Required action:
Working through the entries below, find how many lines include the string "pink"; give only that number.

[The data Boundary: Start]

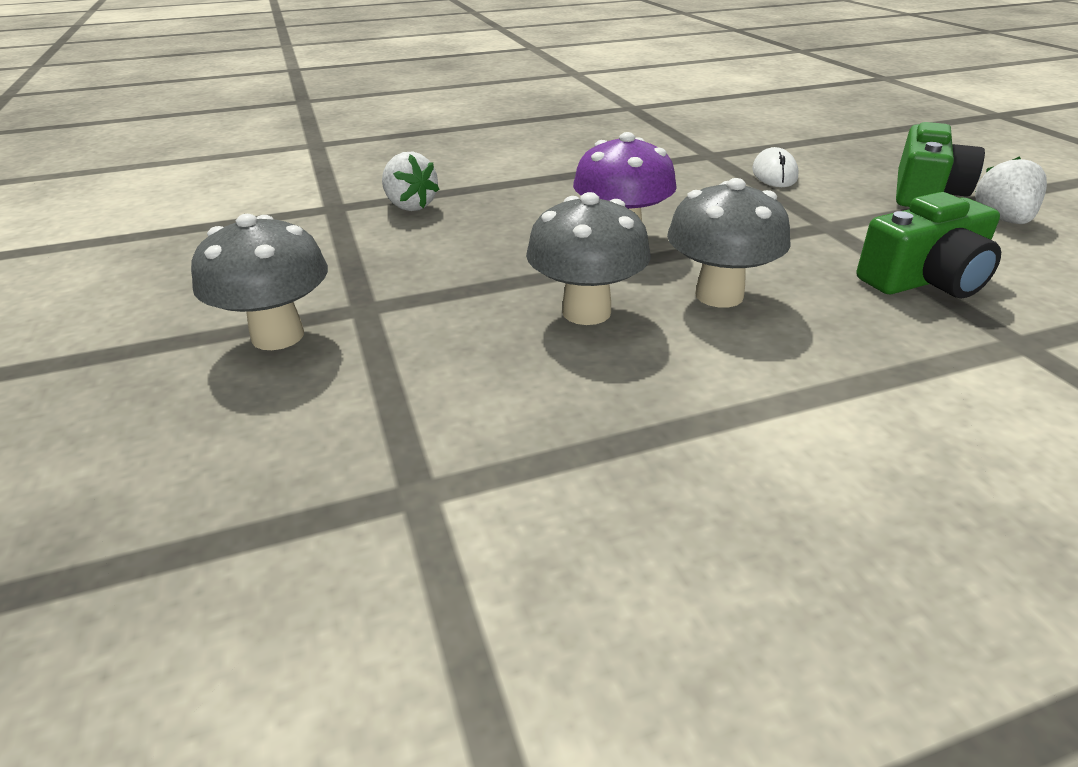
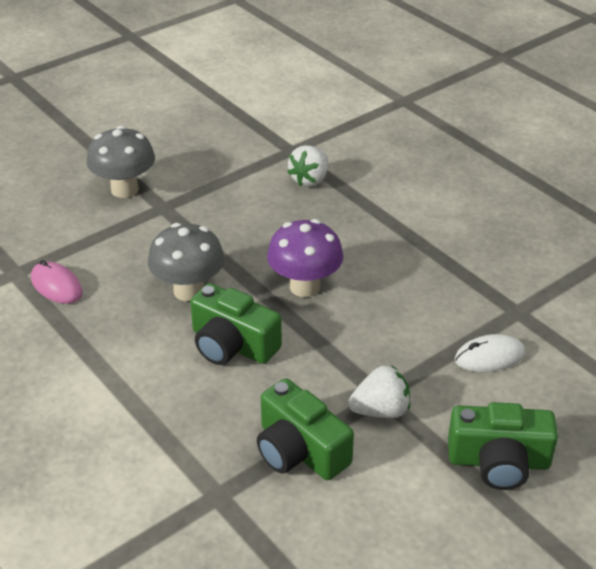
camera: 70 degrees right, 5 degrees up
(496, 440) = (56, 285): none -> pink mouse
(719, 295) = (232, 344): grey mushroom -> green camera
(1002, 220) = (453, 512): white strawberry -> white strawberry (380, 410)

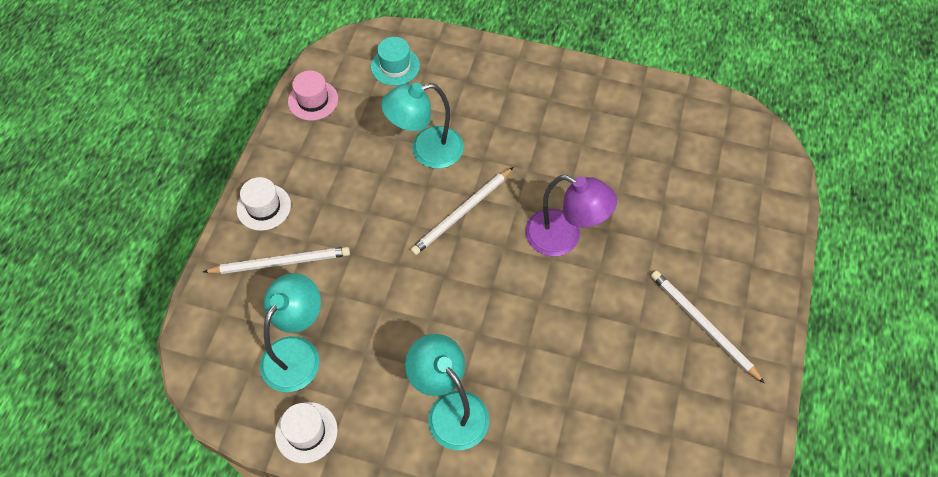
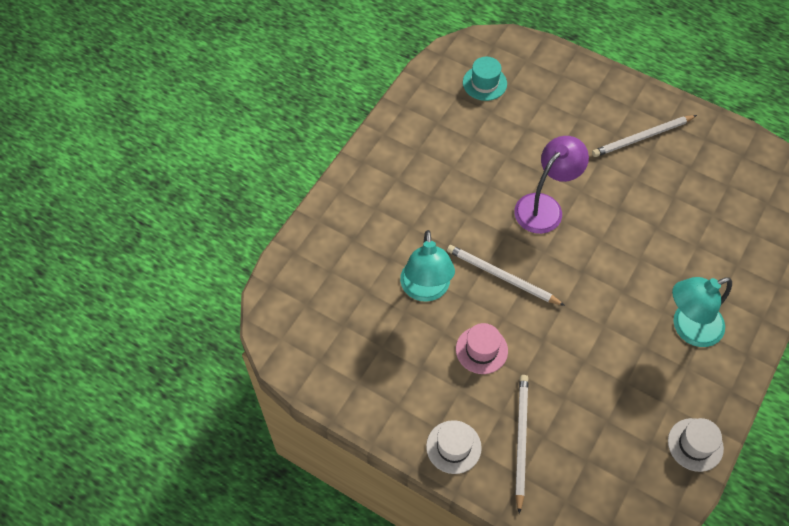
camera: 75 degrees left, 0 degrees up
(297, 352) = (618, 440): turquoise lamp -> none
(313, 100) = (333, 379): pink hat -> pink hat (481, 350)
(395, 66) = (315, 295): turquoise hat -> turquoise hat (484, 83)
(462, 213) = (502, 276): white pencil -> white pencil turned 150 degrees clockwise

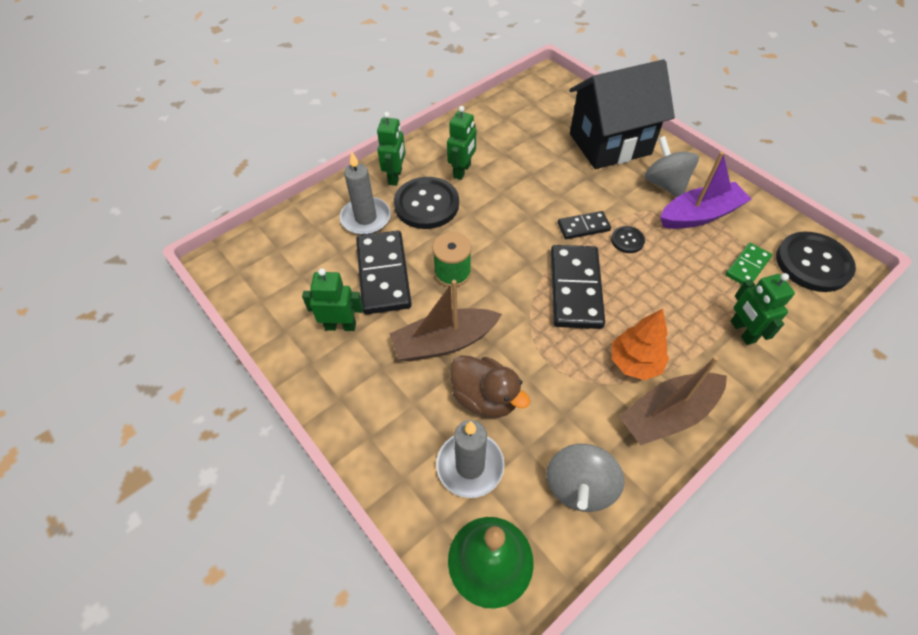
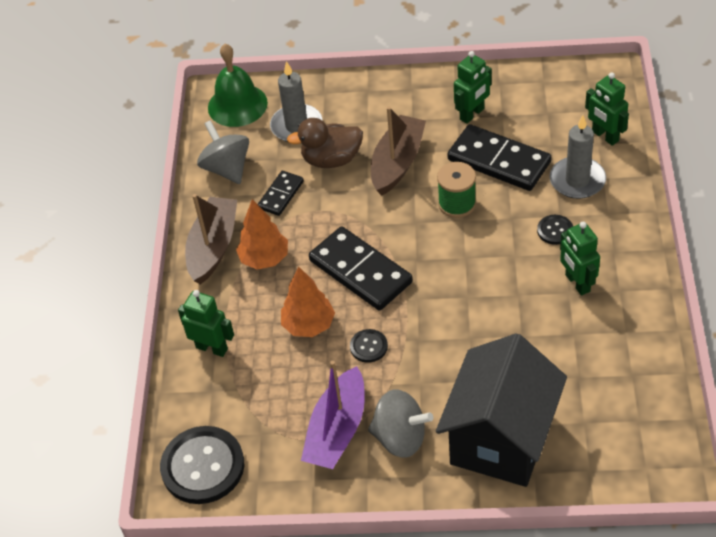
camera: 135 degrees right, 5 degrees down
(395, 177) = (616, 228): green robot -> green robot (605, 136)
(426, 204) = (555, 230): black button -> black button, size x0.48
(583, 227) = (415, 326): black domino -> black domino (281, 195)
(652, 286) = (309, 325): none -> orange tree
(747, 266) = (253, 411): green domino -> none

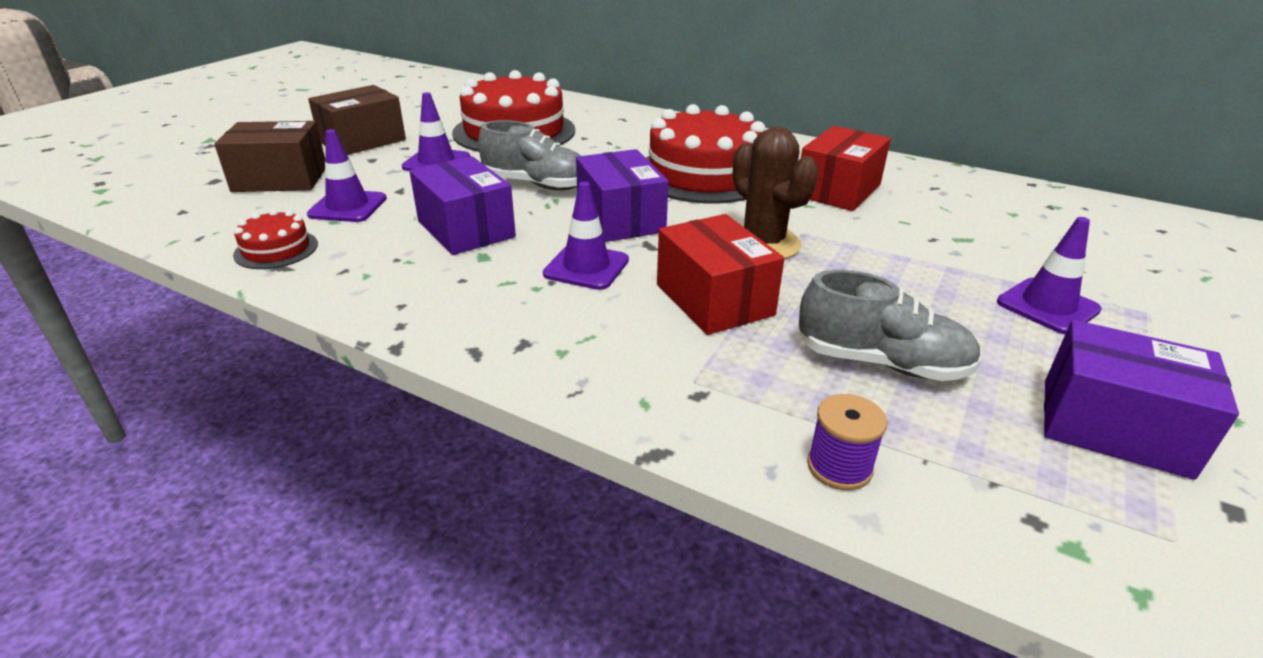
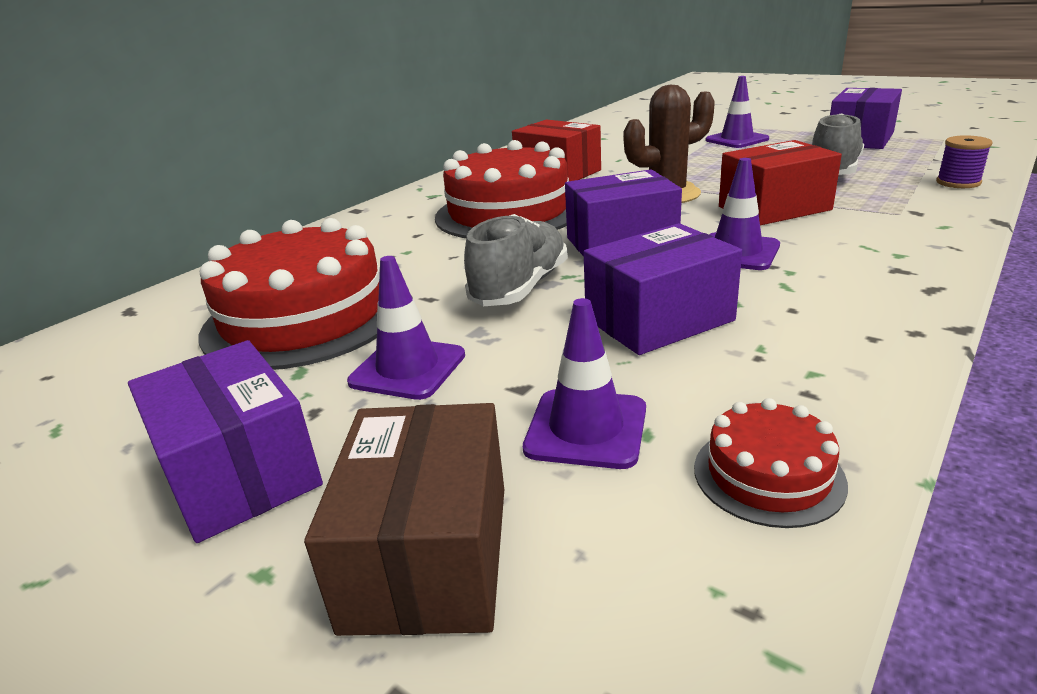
camera: 80 degrees left, 5 degrees down
(362, 141) = (239, 472): brown box -> purple box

[The data Boundary: End]

Solution below:
2